== What you need to do ==
Find the lines of data that contain the string "pink", then list them.

== Input records ==
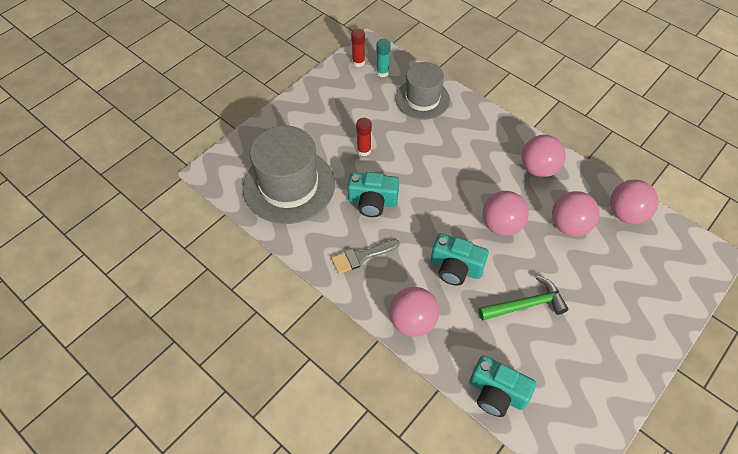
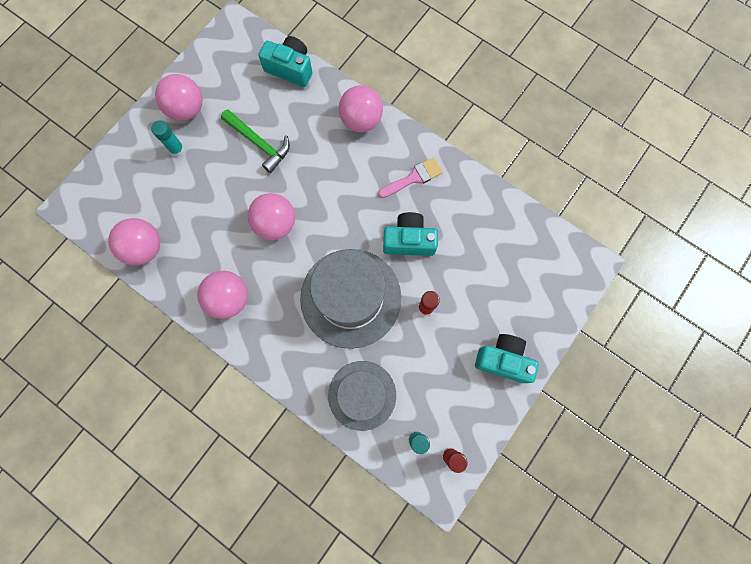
camera: 175 degrees right, 20 degrees up
(289, 185) = (500, 253): grey hat -> grey hat (350, 298)
(361, 256) = (413, 178): grey brush -> pink brush
(455, 267) = (322, 174): turquoise camera -> turquoise camera (503, 360)
(525, 305) = (259, 143): green hammer -> green hammer turned 120 degrees counterclockwise
(569, 225) = (206, 229): pink ball -> pink ball (187, 109)
(615, 305) = (177, 149): none -> turquoise glue stick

== Result of the exercise ==
(361, 256) = (413, 178): grey brush -> pink brush
(569, 225) = (206, 229): pink ball -> pink ball (187, 109)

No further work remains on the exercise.